[Supplied material]
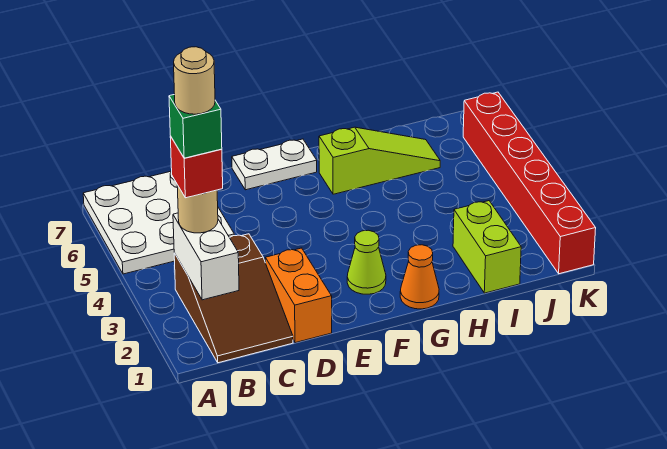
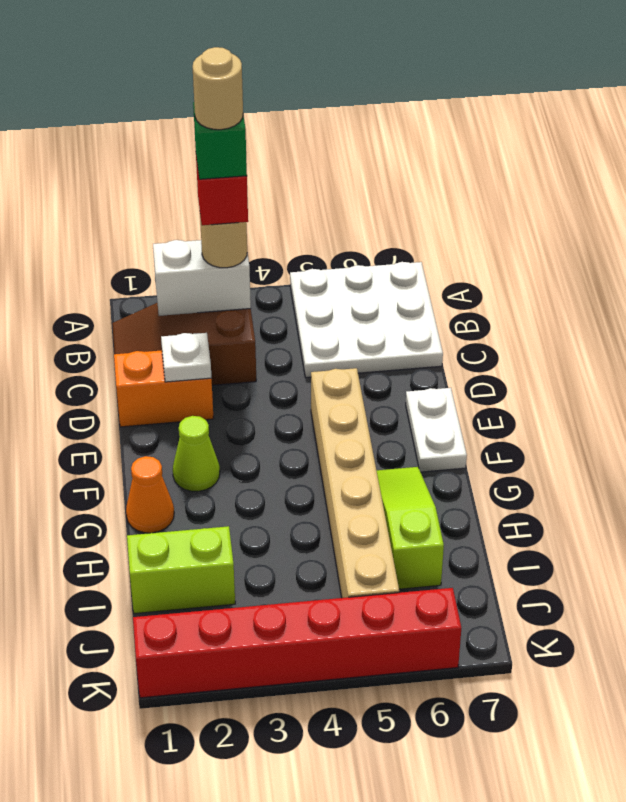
none -> white plate D2 level 2
none -> tan brick E5:J5 level 1
lime slope G6:I6 level 1 top G -> lime slope G6:I6 level 1 top I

[What is being asked] Transcribe the whole listing exactly but exclude images.

[Task response]
none -> white plate D2 level 2
none -> tan brick E5:J5 level 1
lime slope G6:I6 level 1 top G -> lime slope G6:I6 level 1 top I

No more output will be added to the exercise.